── Material shown

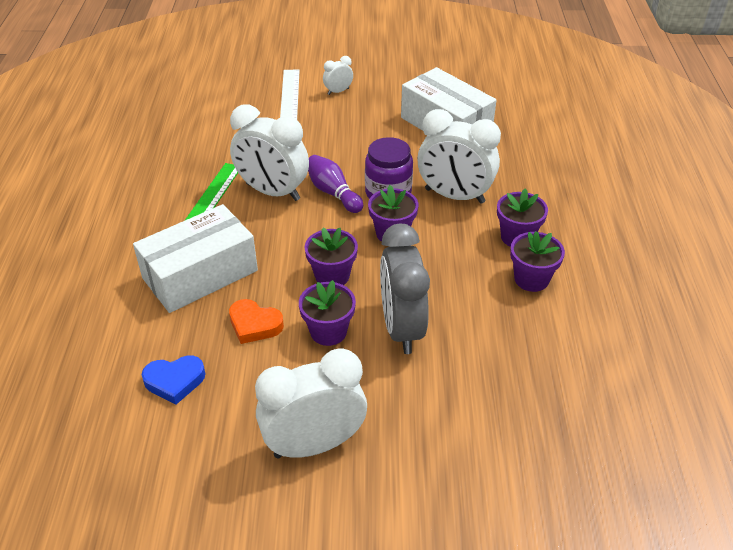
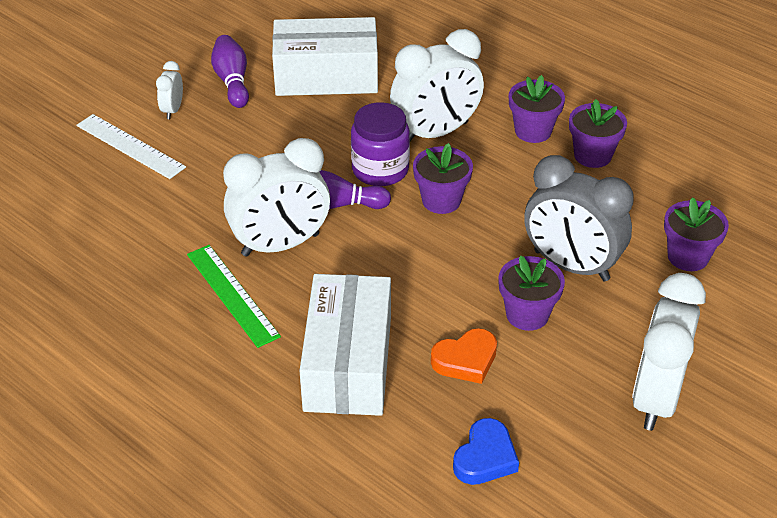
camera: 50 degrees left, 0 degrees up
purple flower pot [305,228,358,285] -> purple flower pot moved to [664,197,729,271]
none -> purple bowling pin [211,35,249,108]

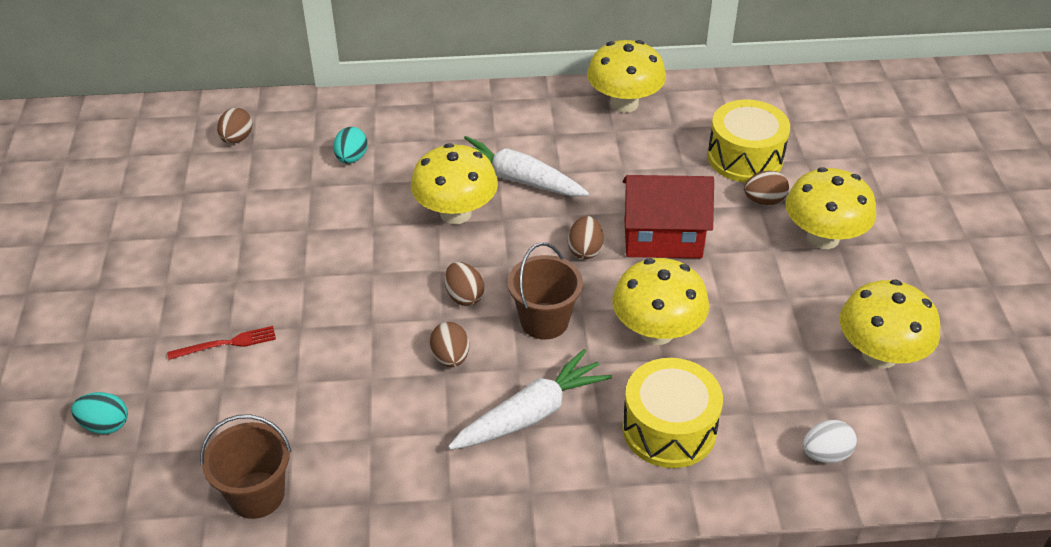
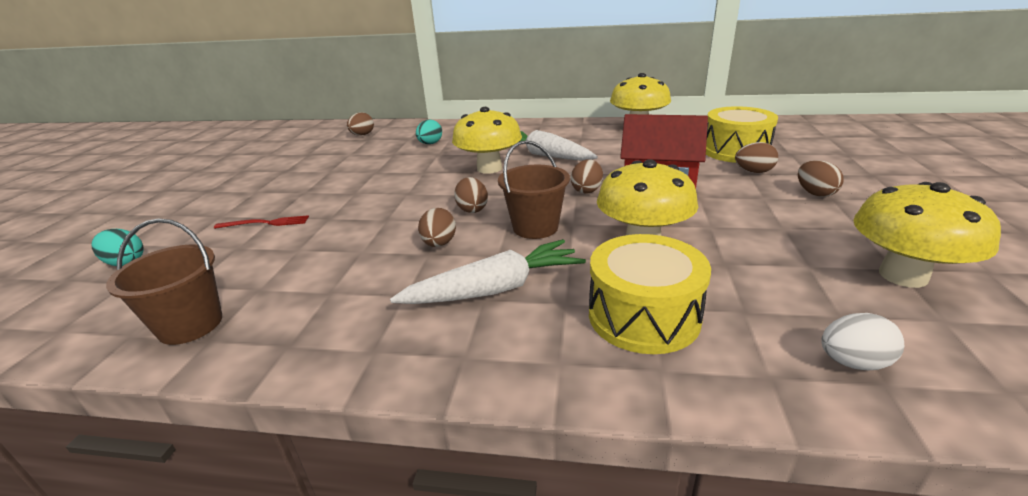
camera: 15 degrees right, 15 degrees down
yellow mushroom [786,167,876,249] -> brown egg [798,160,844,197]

────

Leaving the pictures out, set down exactly the lines from the one with "none -> purple bowling pin [211,35,249,108]" through the end of the records.

none -> purple bowling pin [211,35,249,108]

camera: 15 degrees right, 15 degrees down
yellow mushroom [786,167,876,249] -> brown egg [798,160,844,197]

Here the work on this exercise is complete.